> _WHAT TO DO_:
Among the entries below, how many lines contain the string "black"? Reply with that number alone.

● ● ● ● ● ● ●

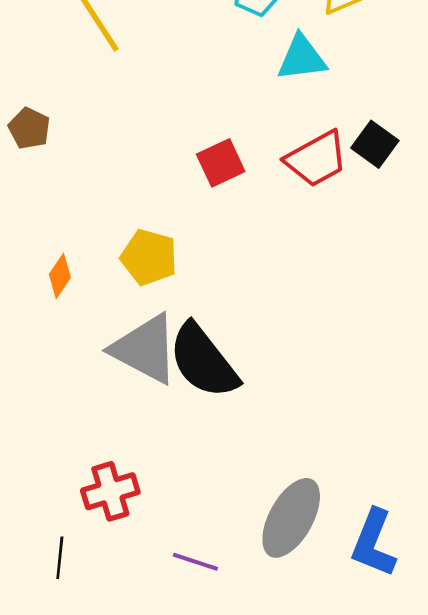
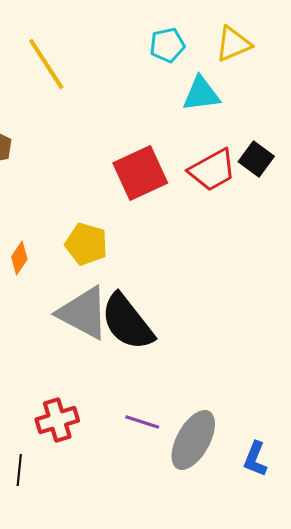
red square: (221, 163) -> (140, 173), size x1.5
blue L-shape: (374, 543) -> (255, 459), size x0.7
purple line: (195, 562) -> (142, 422), moved

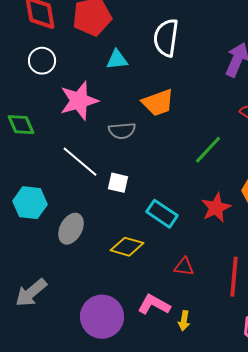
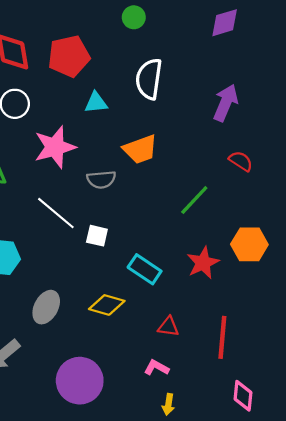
gray ellipse: (71, 229) -> (46, 307), moved
pink L-shape: (154, 305) -> (156, 368), moved, size x0.7
yellow arrow: (184, 321) -> (168, 404), moved

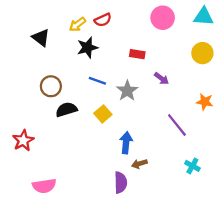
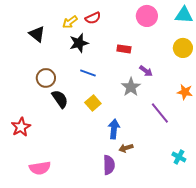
gray star: (127, 91) -> (131, 87), moved
black semicircle: (66, 110) -> (60, 99), turned 72
cyan cross: (192, 166) -> (179, 157), moved

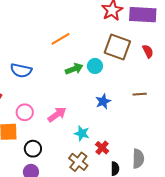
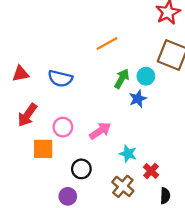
green arrow: (74, 69) -> (122, 79), turned -42
blue star: (103, 101) -> (138, 99), moved
black circle: (33, 149) -> (81, 169), moved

● ● ● ● ● ● ●

> _ANSWER BOX_:
2